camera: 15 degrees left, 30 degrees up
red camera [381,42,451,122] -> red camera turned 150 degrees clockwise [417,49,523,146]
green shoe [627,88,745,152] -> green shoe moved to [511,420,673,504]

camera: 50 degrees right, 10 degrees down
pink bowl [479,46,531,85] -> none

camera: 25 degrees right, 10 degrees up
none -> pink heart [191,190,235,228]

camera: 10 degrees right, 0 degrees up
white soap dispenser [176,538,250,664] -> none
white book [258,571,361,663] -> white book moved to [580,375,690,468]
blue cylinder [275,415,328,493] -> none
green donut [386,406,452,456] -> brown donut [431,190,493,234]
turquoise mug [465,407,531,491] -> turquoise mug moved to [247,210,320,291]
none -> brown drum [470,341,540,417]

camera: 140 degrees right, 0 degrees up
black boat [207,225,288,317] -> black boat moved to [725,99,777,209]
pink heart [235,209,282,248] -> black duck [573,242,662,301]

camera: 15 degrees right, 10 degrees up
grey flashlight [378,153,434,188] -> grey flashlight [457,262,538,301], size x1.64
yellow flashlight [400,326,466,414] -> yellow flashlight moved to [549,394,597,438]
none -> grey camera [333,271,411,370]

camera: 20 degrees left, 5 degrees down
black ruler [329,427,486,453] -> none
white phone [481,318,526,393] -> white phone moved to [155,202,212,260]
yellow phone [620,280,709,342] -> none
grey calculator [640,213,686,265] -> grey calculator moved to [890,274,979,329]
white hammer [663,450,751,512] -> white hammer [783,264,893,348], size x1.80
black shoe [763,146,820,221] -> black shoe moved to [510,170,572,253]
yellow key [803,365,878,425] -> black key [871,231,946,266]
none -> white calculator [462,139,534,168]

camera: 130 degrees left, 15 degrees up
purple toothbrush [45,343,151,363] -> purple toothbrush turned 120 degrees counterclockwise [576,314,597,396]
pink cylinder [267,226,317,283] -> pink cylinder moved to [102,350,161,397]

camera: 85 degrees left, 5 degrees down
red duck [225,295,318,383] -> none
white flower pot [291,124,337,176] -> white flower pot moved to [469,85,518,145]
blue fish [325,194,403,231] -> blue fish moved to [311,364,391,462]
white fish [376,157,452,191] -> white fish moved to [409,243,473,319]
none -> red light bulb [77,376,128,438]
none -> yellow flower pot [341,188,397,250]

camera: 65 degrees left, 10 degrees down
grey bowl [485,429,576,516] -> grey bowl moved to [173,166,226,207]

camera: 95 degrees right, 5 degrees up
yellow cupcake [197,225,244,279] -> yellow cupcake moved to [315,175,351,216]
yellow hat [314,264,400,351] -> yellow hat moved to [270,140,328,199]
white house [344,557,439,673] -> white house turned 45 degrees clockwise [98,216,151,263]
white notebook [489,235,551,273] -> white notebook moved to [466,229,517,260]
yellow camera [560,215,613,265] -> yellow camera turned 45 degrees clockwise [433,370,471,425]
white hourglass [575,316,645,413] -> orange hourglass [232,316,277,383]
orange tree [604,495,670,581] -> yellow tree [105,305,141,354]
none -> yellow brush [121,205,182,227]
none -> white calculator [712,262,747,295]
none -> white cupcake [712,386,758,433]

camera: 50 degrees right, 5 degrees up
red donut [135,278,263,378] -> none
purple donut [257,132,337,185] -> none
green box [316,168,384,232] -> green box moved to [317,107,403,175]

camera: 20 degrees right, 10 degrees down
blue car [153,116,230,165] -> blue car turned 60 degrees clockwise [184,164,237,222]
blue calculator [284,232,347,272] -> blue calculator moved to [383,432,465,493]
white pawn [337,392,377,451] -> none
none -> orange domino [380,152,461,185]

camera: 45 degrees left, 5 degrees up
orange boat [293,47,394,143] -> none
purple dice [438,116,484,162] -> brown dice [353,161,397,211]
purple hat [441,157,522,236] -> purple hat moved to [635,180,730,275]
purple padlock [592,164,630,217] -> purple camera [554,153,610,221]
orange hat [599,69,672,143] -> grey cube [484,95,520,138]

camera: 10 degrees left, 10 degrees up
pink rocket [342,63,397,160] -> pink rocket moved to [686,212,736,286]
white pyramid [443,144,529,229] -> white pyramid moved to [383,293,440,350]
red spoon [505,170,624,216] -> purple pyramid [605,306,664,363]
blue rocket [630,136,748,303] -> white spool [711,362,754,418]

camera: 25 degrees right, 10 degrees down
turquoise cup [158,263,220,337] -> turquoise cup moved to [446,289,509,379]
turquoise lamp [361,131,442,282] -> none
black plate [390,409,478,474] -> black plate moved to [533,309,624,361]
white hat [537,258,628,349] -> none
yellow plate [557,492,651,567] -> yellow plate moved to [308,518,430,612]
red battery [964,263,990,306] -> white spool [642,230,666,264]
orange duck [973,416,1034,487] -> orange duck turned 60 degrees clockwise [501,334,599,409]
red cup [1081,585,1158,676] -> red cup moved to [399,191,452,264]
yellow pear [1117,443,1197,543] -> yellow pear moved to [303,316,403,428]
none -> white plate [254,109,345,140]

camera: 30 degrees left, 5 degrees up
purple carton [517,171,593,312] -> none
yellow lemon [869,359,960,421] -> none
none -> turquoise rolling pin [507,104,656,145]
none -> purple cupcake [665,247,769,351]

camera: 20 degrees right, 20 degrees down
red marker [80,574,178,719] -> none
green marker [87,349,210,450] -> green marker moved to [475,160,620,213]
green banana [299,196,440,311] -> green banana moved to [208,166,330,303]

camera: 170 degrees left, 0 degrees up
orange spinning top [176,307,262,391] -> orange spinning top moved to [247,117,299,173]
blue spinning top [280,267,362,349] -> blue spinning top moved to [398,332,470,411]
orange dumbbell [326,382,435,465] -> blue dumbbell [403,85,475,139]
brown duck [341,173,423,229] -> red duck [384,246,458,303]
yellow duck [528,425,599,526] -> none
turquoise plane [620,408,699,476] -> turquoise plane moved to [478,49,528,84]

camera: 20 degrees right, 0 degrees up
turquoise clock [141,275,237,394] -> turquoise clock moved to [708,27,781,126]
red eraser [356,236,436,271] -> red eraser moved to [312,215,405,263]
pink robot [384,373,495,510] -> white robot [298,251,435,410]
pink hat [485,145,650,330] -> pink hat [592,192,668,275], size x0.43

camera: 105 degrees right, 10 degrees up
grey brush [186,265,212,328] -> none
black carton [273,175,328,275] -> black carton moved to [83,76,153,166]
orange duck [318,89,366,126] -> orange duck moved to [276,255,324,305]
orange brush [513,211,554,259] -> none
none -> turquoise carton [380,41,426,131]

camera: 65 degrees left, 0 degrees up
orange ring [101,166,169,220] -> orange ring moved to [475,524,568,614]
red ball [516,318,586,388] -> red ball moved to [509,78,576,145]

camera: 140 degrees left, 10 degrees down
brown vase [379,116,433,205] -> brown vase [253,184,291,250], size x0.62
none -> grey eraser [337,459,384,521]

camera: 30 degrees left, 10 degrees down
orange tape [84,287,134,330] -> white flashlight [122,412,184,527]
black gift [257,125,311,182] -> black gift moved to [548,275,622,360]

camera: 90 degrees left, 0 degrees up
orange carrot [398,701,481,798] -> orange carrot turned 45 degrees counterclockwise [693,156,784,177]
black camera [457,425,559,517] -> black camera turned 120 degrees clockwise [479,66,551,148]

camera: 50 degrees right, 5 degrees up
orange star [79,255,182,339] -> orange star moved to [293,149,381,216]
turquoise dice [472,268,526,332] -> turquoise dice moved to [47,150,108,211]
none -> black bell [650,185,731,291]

----

■ PROBLEM TO WORK ON
Report how many lines of the entries above contain "shoe", and give no other output.

■ SOLUTION FOR THIS PROBLEM
2